[Problem requirements]: Find the line in the data below that contains "camera: 85 degrees right, 0 degrees up". Return that line and all the lines after it, unchanged.
++++ Record set ++++
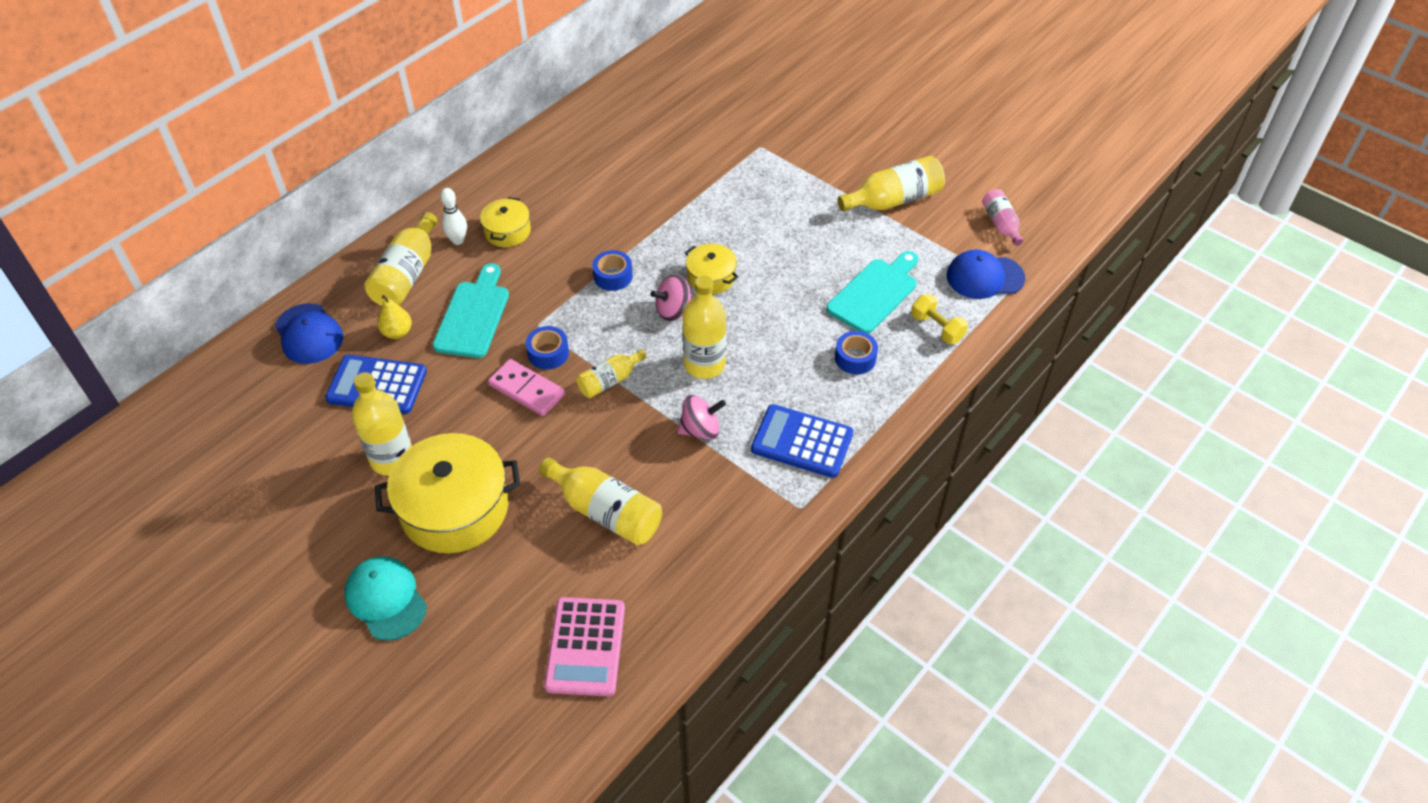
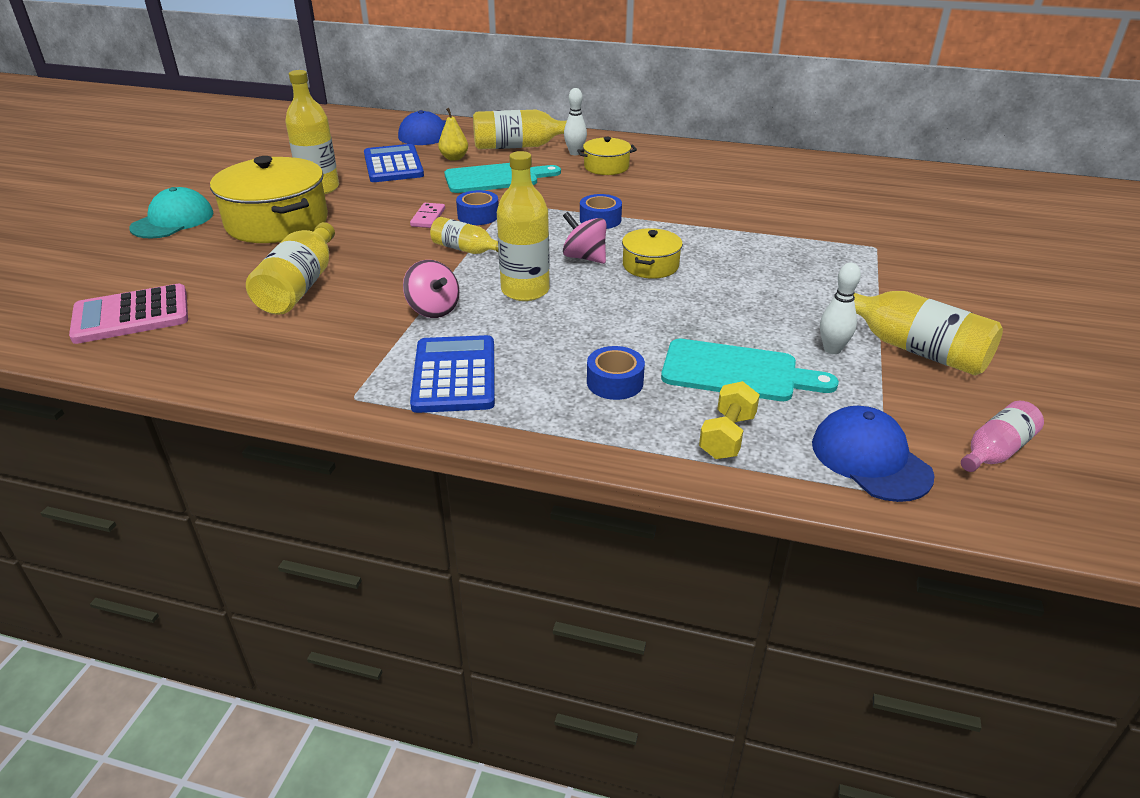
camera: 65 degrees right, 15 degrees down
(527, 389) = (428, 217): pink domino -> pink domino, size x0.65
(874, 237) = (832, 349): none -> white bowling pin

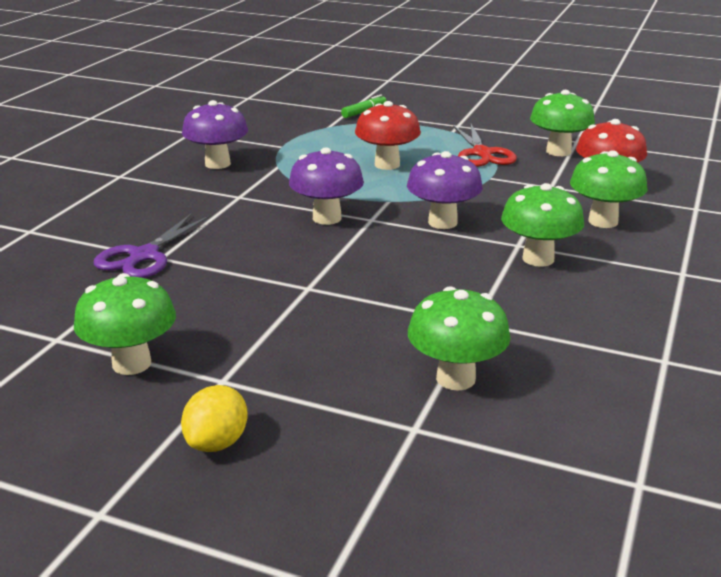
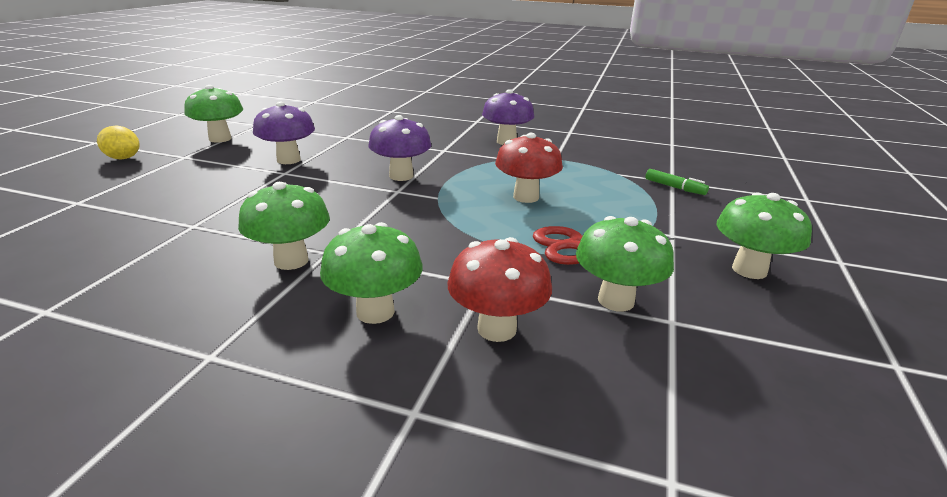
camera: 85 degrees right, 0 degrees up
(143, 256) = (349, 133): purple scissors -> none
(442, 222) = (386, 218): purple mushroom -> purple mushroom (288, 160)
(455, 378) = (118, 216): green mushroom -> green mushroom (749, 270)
++++
[Expected answer]:
camera: 85 degrees right, 0 degrees up
(143, 256) = (349, 133): purple scissors -> none
(442, 222) = (386, 218): purple mushroom -> purple mushroom (288, 160)
(455, 378) = (118, 216): green mushroom -> green mushroom (749, 270)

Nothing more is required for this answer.